WHAT IS REQUIRED: For each line of the listing that holds "none", show the full line.

DATA PROVIDED:

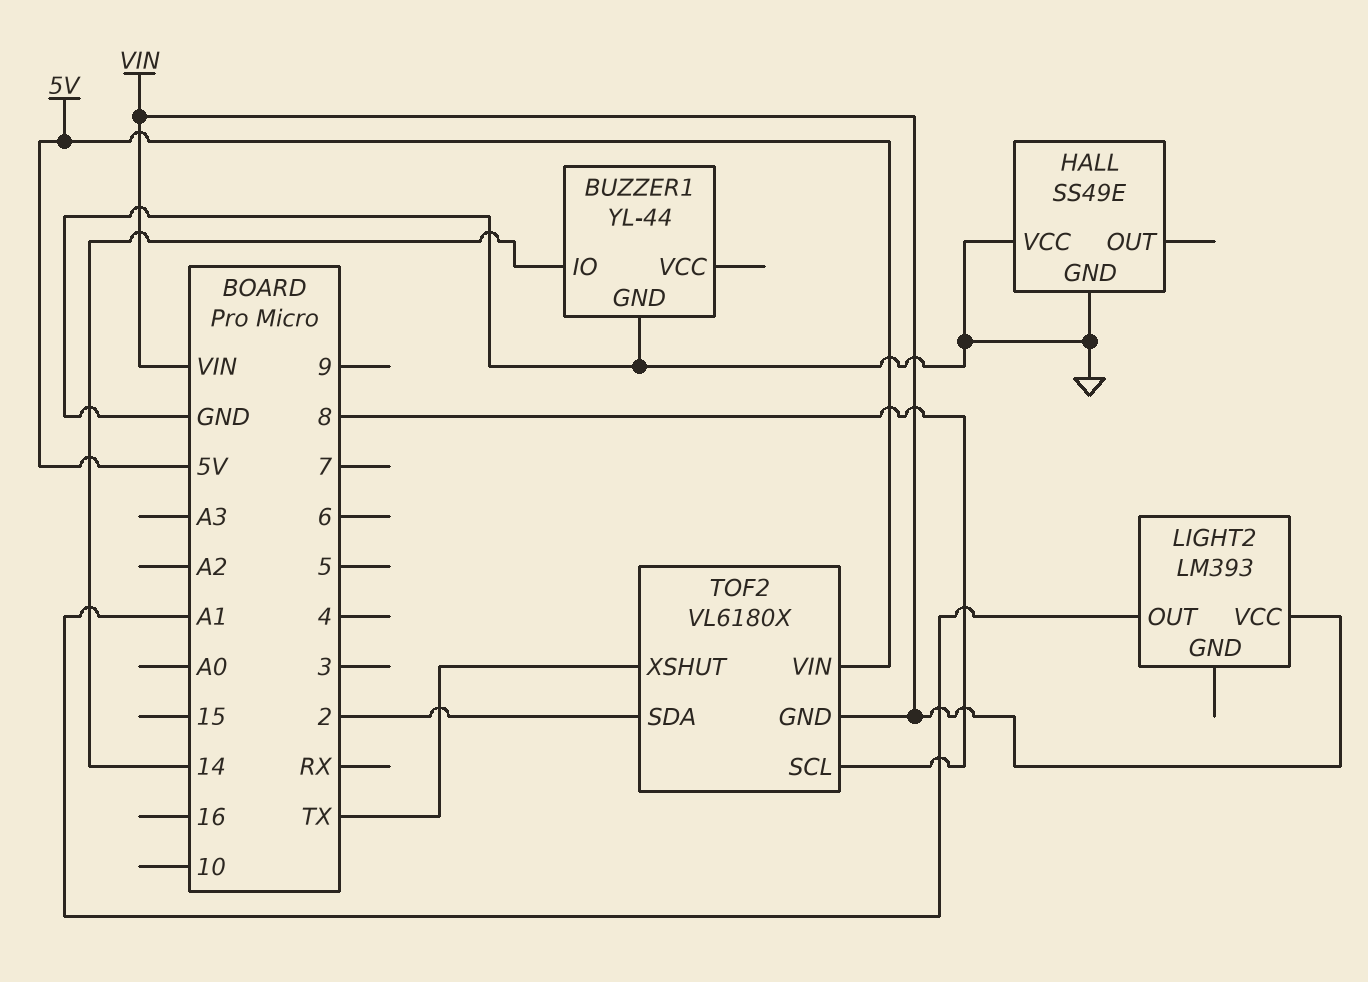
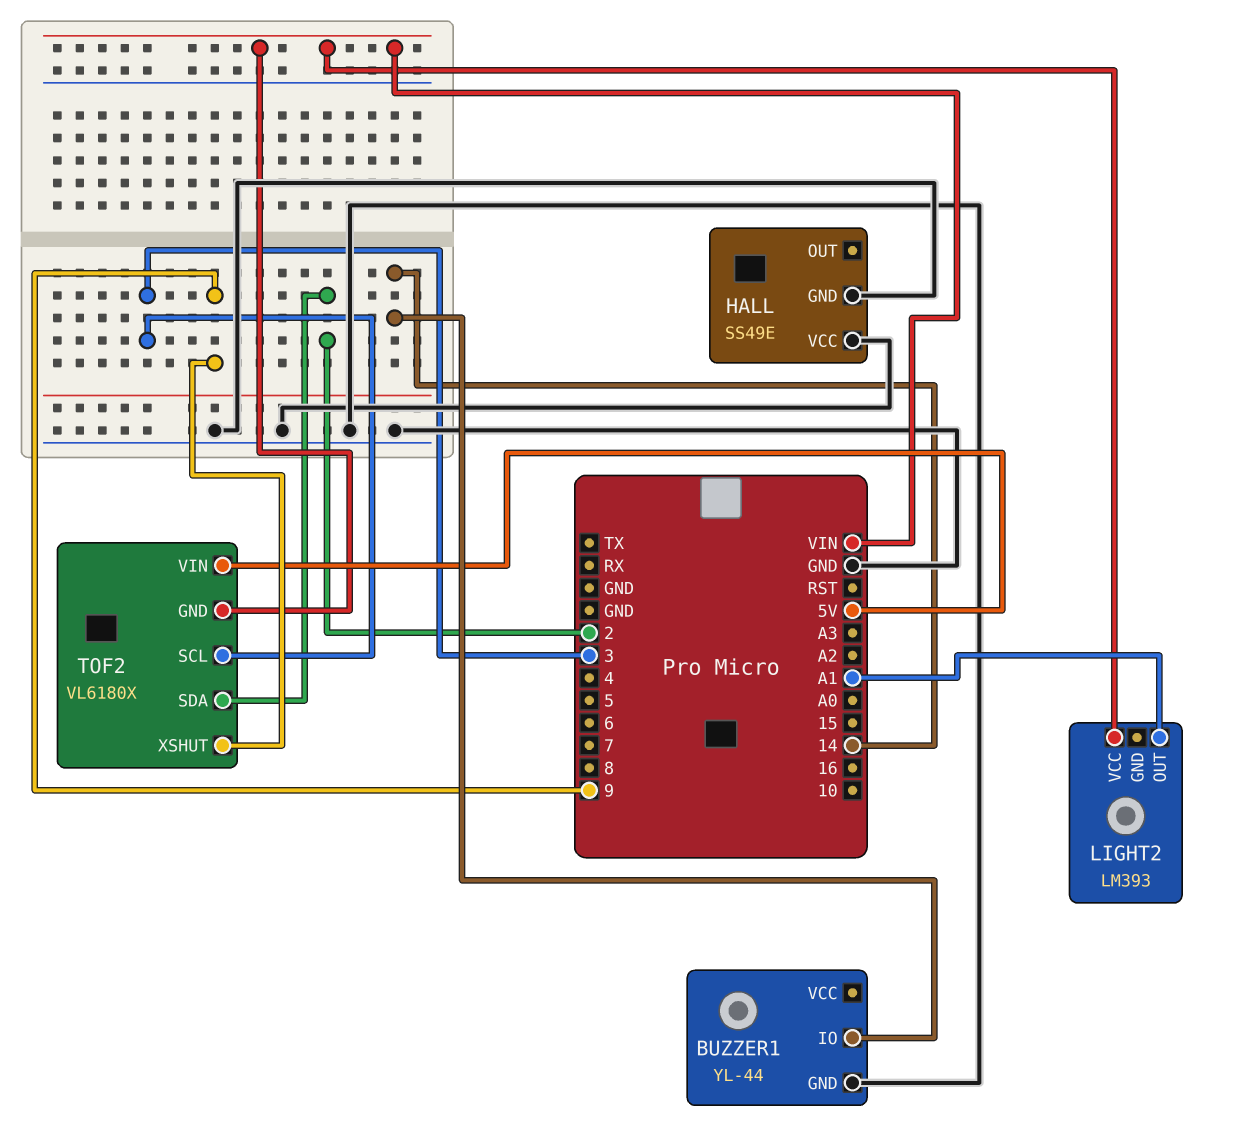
TOF2 pin SCL: 8 -> 3
TOF2 pin XSHUT: TX -> 9

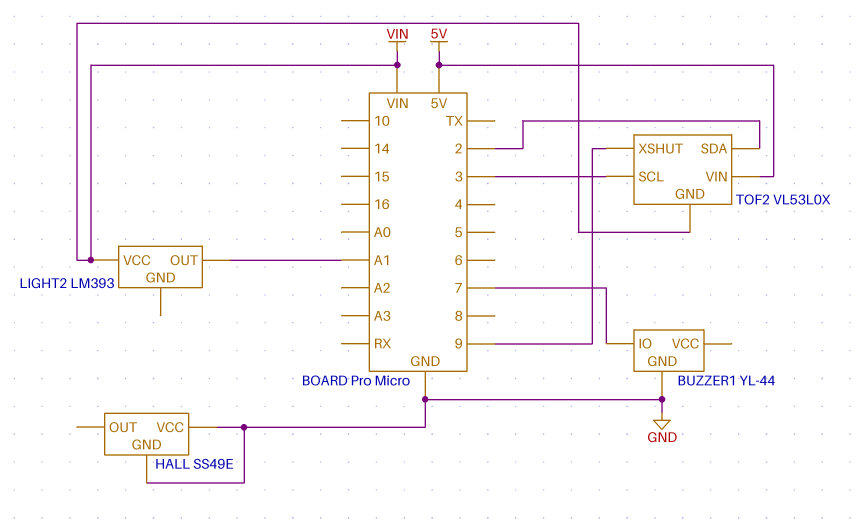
BUZZER1 pin IO: 14 -> 7
TOF2: VL6180X -> VL53L0X

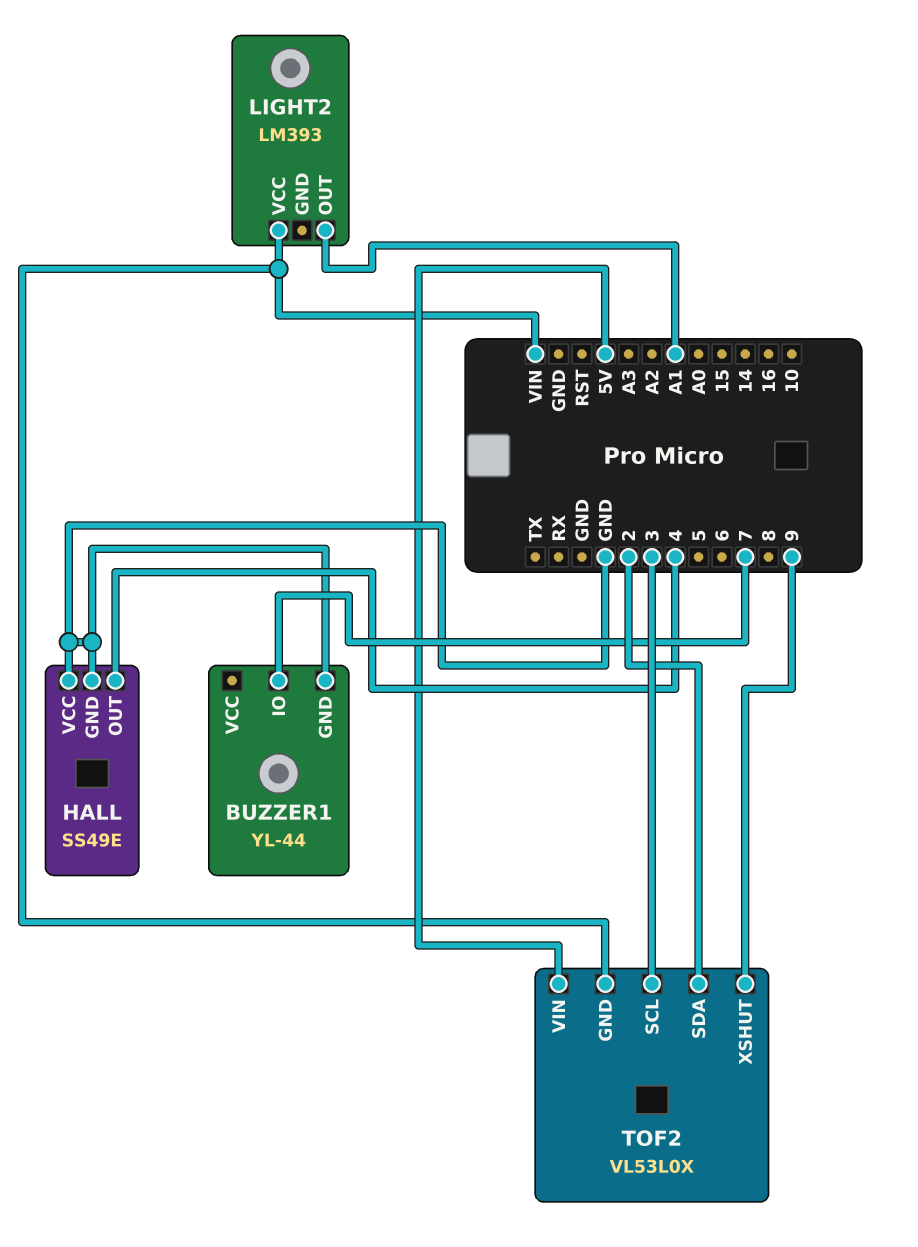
HALL pin OUT: none -> 4

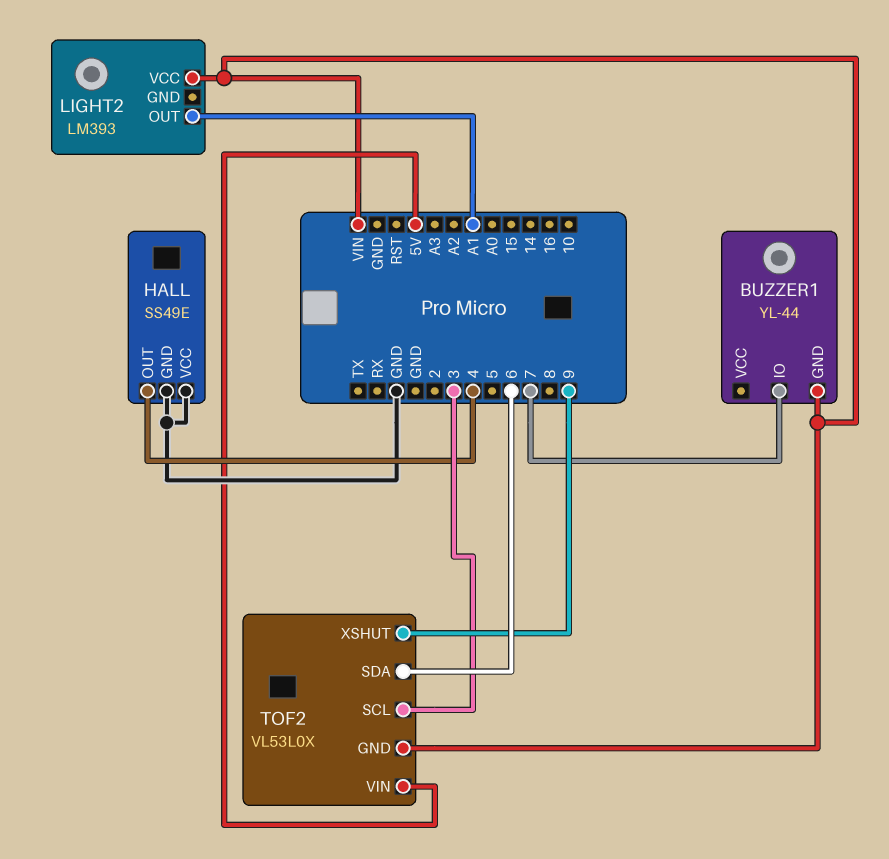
BUZZER1 pin GND: GND -> VIN
TOF2 pin SDA: 2 -> 6

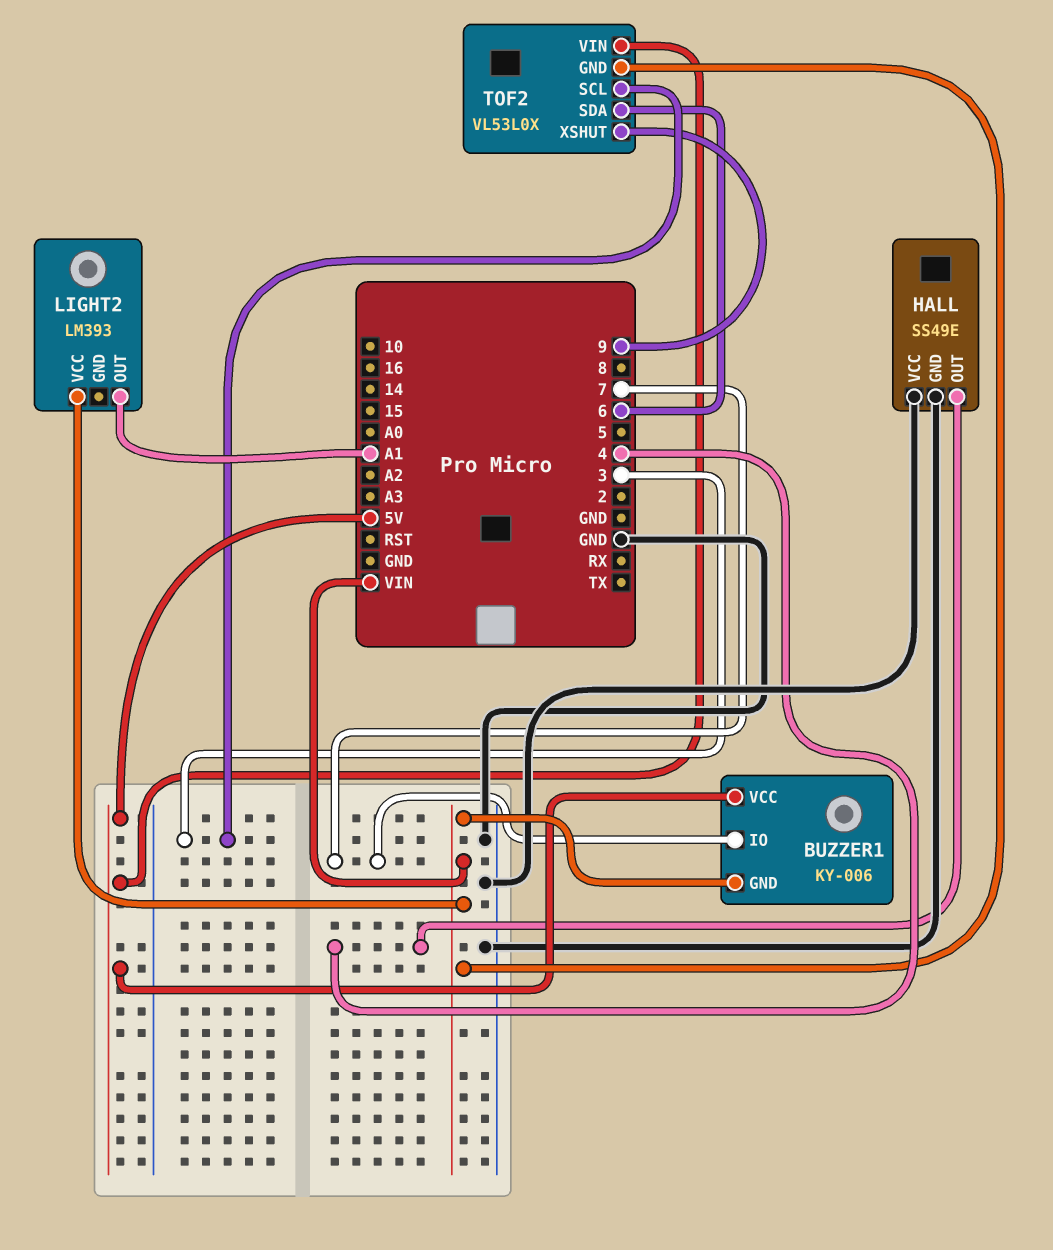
BUZZER1: YL-44 -> KY-006
BUZZER1 pin VCC: none -> 5V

EXERCISE OUTPUT:
HALL pin OUT: none -> 4
BUZZER1 pin VCC: none -> 5V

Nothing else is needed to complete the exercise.